From the entries below, count the lines with "arrow". Write only the count.

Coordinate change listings

★ ★ ★ ★ ★

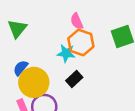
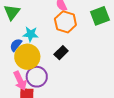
cyan star: (66, 53) -> (31, 34), moved

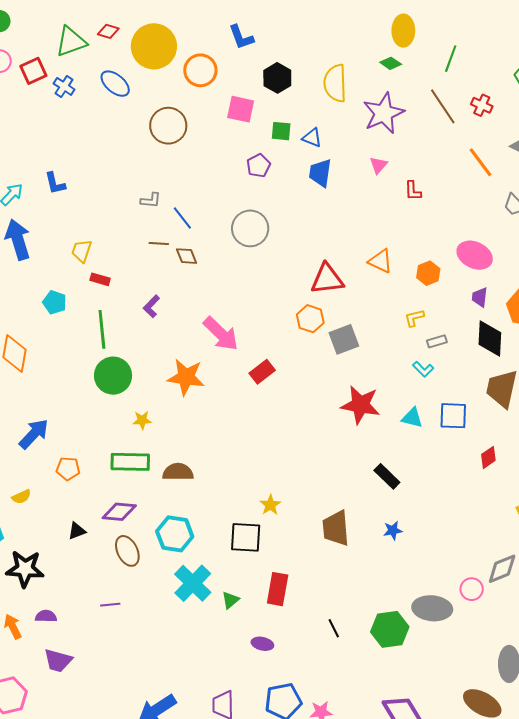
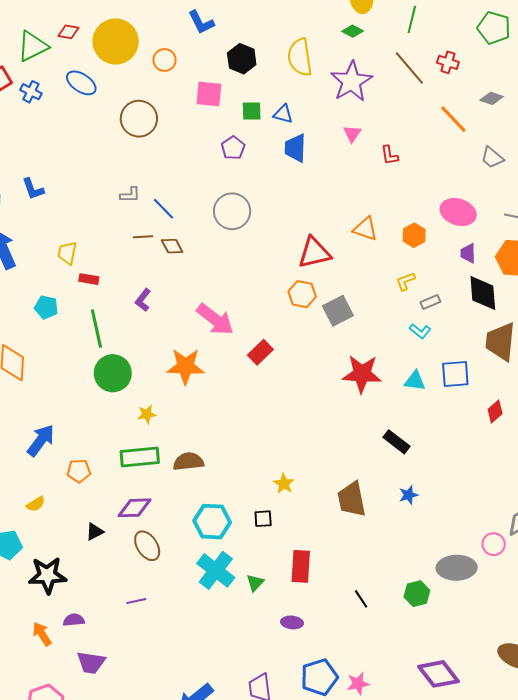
orange circle: (200, 70) -> (164, 60), size x0.7
cyan hexagon: (175, 534) -> (212, 522), moved
black square: (246, 537) -> (263, 519), size x0.6
green hexagon: (390, 629) -> (417, 594), size x0.7

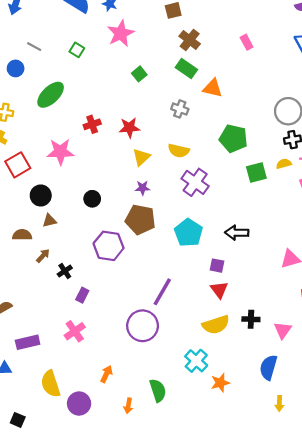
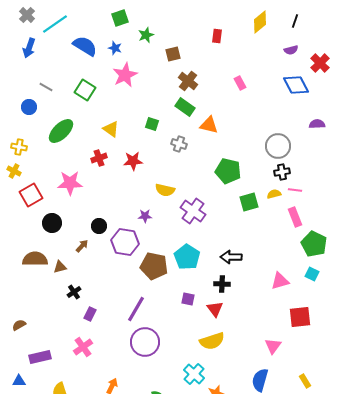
green square: (77, 50) -> (85, 90), size x1.5
green square: (139, 74) -> (152, 124), moved, turned -32
yellow semicircle: (179, 151) -> (165, 190), moved
yellow triangle: (141, 157) -> (111, 129), moved, turned -42
brown pentagon: (140, 220) -> (154, 266), moved
brown triangle: (49, 221) -> (60, 267), moved
brown semicircle: (22, 235) -> (35, 259), size x1.4
purple hexagon: (109, 246) -> (125, 242), moved
brown arrow: (43, 256) -> (82, 246), moved
purple square: (217, 266) -> (188, 299), moved
purple line: (162, 292) -> (136, 309), moved
black cross: (251, 319) -> (222, 284), moved

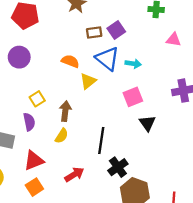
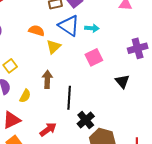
brown arrow: (65, 111) -> (47, 79), moved
black triangle: (147, 123) -> (122, 81), moved
yellow semicircle: (62, 136) -> (25, 96), moved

★ ★ ★ ★ ★

**PROBLEM SOLUTION**.
2